The problem: Exact copies of all the lines below are required, with the pictures omitted.

Records to process:
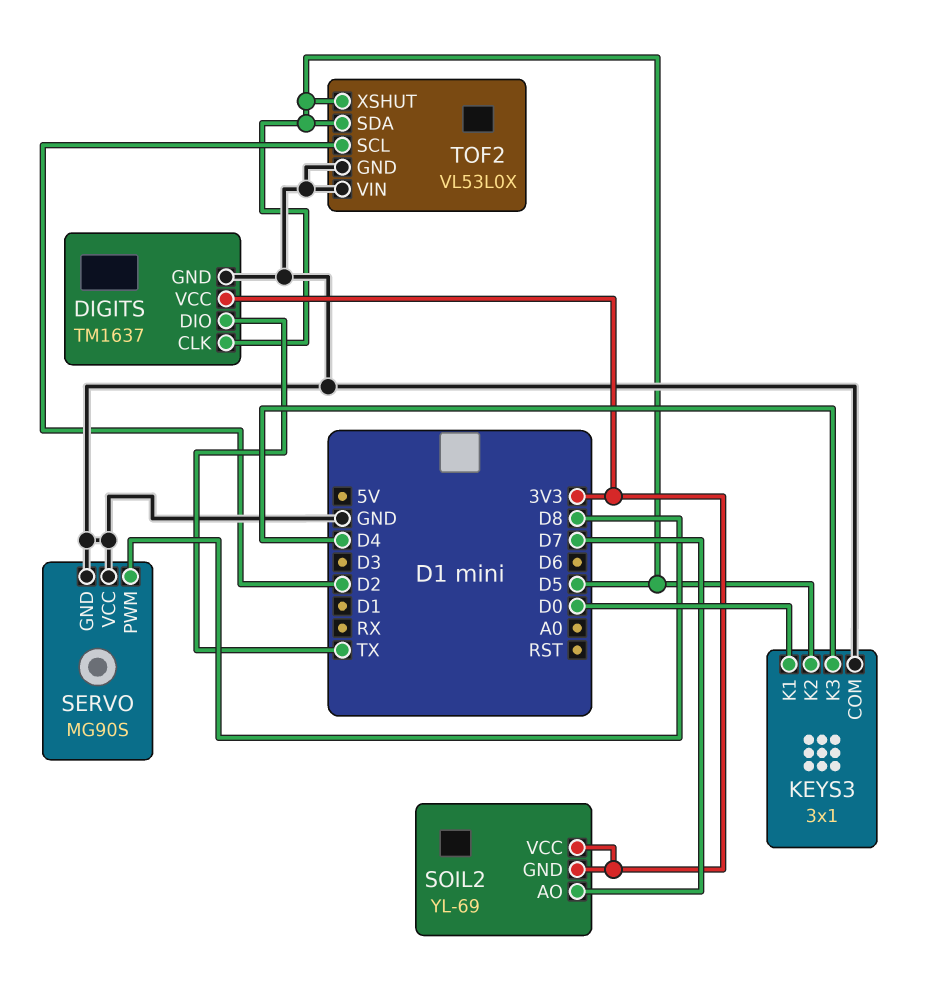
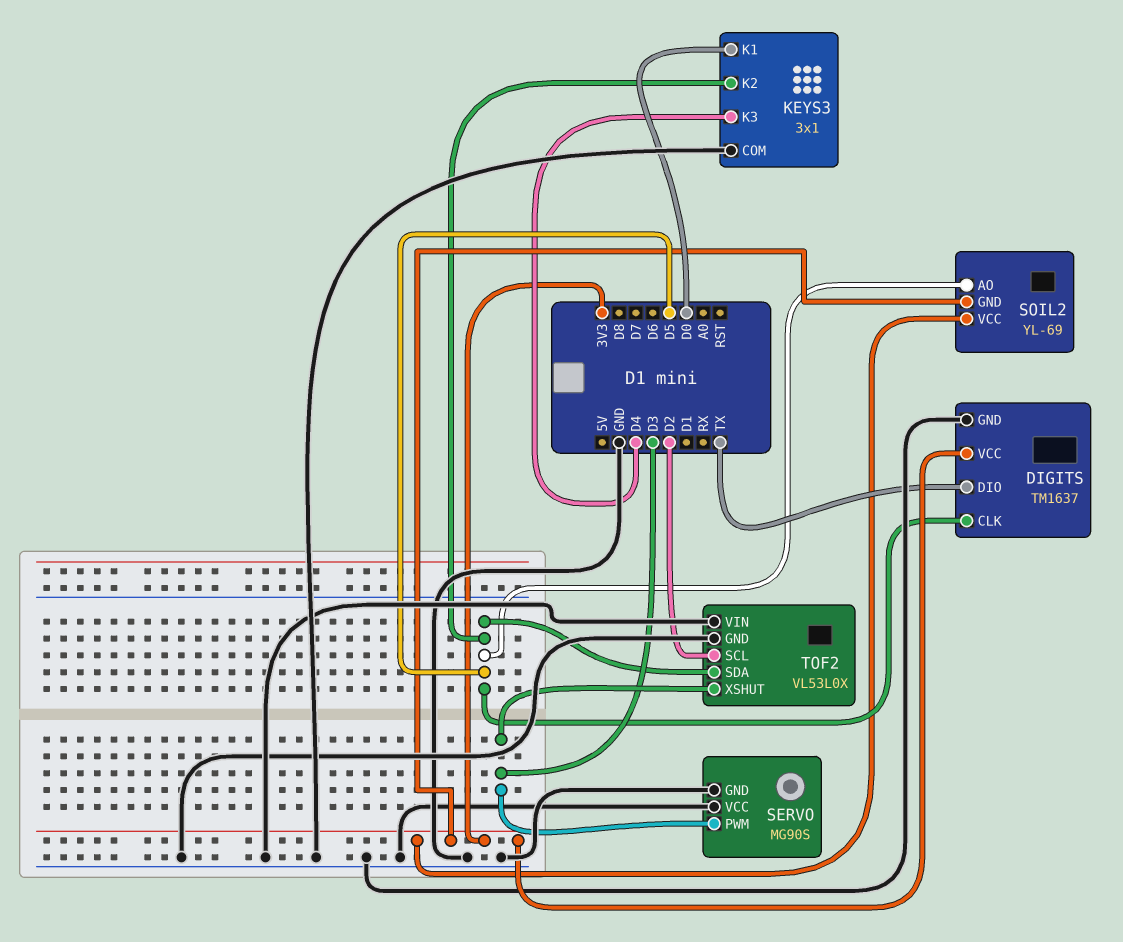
SERVO pin PWM: D8 -> D3
SOIL2 pin AO: D7 -> D5
TOF2 pin XSHUT: D5 -> D3

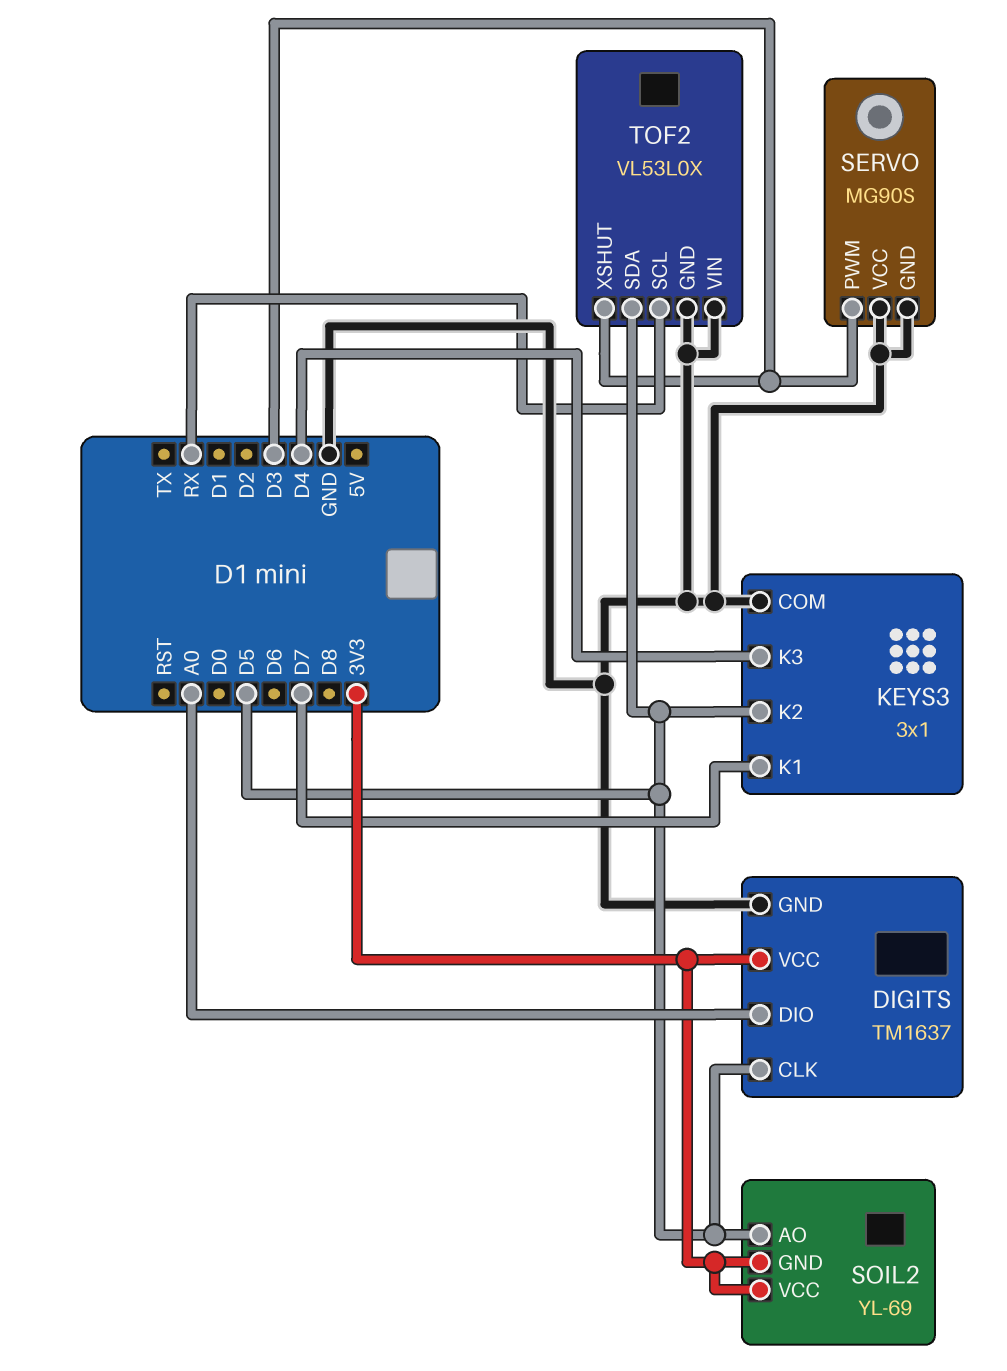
DIGITS pin DIO: TX -> A0
KEYS3 pin K1: D0 -> D7
TOF2 pin SCL: D2 -> RX

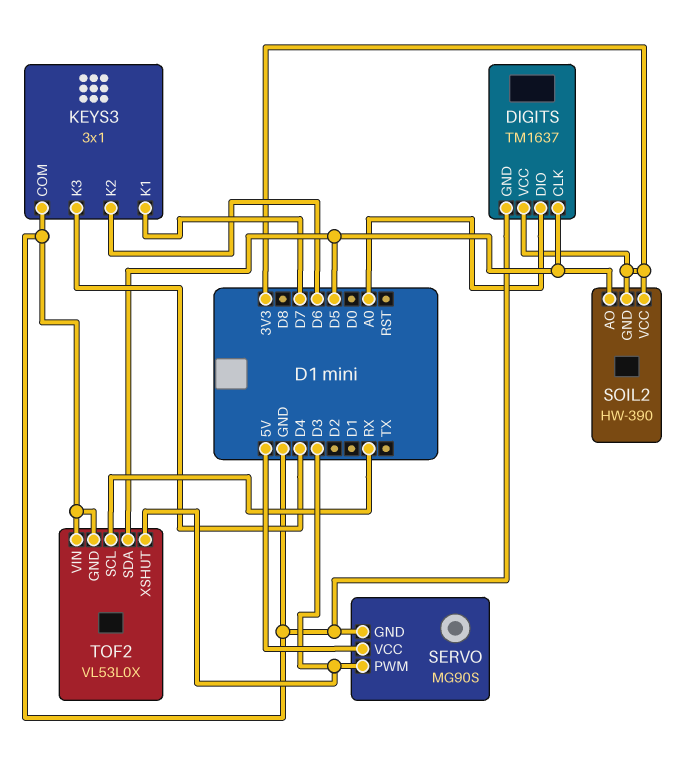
KEYS3 pin K2: D5 -> D6
SERVO pin VCC: GND -> 5V
SOIL2: YL-69 -> HW-390

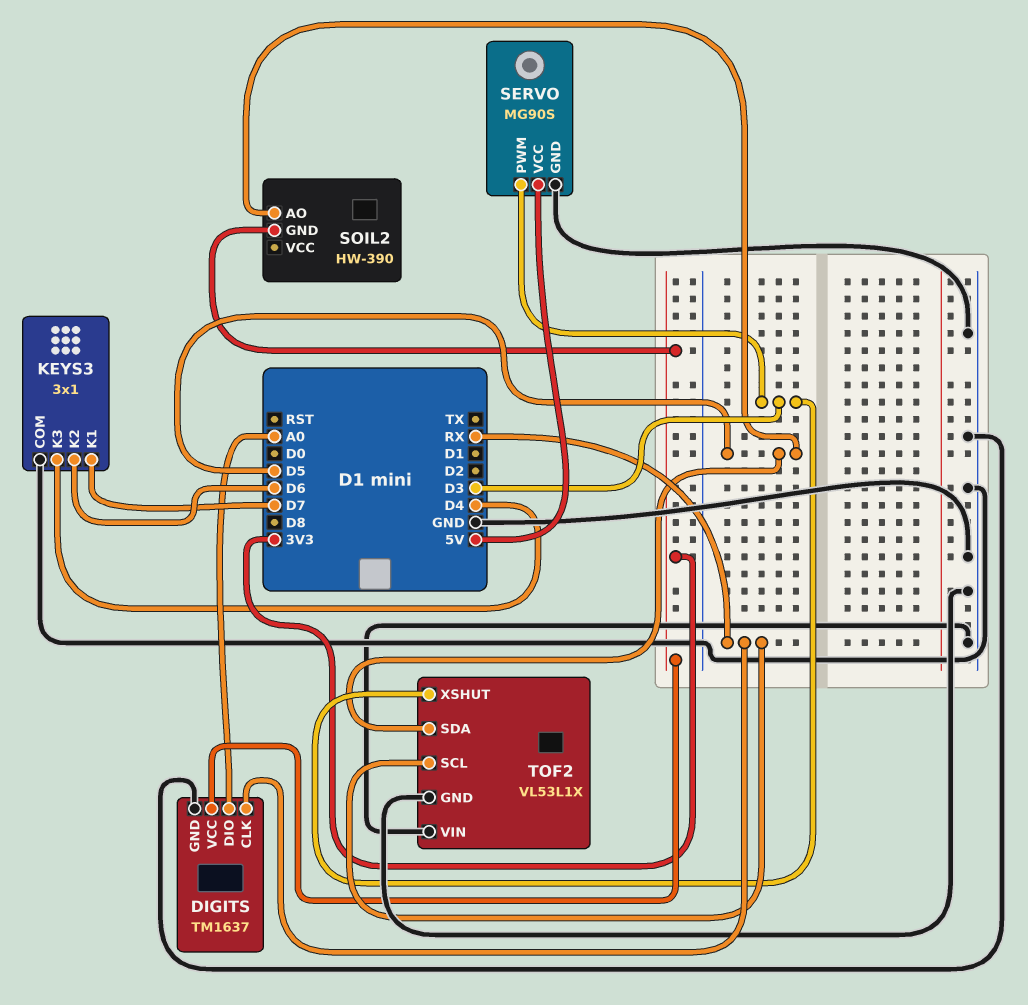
DIGITS pin CLK: D5 -> RX
SOIL2 pin VCC: 3V3 -> none
TOF2: VL53L0X -> VL53L1X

Answer area:
SERVO pin PWM: D8 -> D3
SOIL2 pin AO: D7 -> D5
TOF2 pin XSHUT: D5 -> D3

DIGITS pin DIO: TX -> A0
KEYS3 pin K1: D0 -> D7
TOF2 pin SCL: D2 -> RX

KEYS3 pin K2: D5 -> D6
SERVO pin VCC: GND -> 5V
SOIL2: YL-69 -> HW-390

DIGITS pin CLK: D5 -> RX
SOIL2 pin VCC: 3V3 -> none
TOF2: VL53L0X -> VL53L1X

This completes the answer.